EXERCISE PROMPT:
Retype the listing below exactly, beginning at the line that contains "pos1: [175, 520]" and ending with its last line.
━━━━━━━━━━
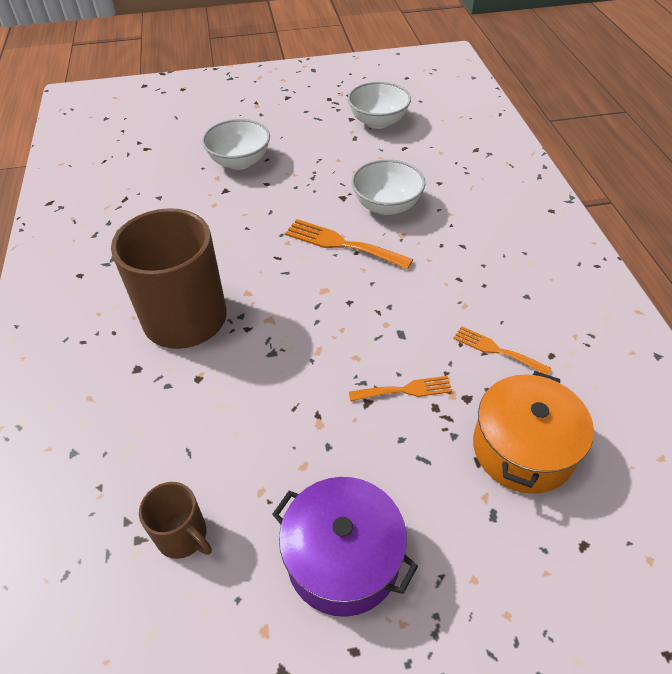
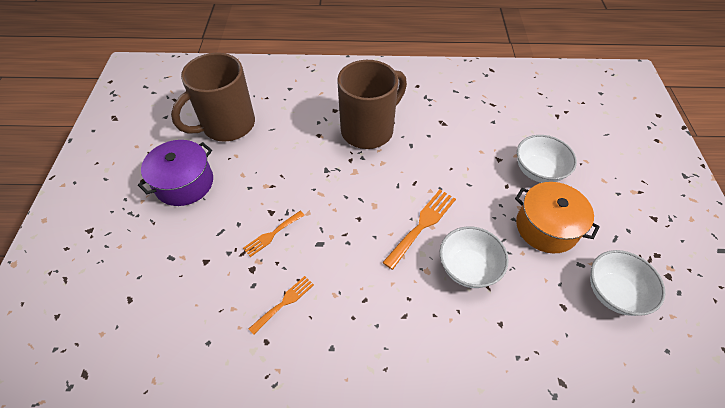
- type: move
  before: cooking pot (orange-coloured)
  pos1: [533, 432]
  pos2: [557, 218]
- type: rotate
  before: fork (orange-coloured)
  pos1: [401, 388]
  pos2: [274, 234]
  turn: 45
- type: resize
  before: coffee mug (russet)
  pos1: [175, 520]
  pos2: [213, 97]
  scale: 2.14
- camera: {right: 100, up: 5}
━━━━━━━━━━
RESPONSE:
  pos1: [175, 520]
  pos2: [213, 97]
  scale: 2.14
- camera: {right: 100, up: 5}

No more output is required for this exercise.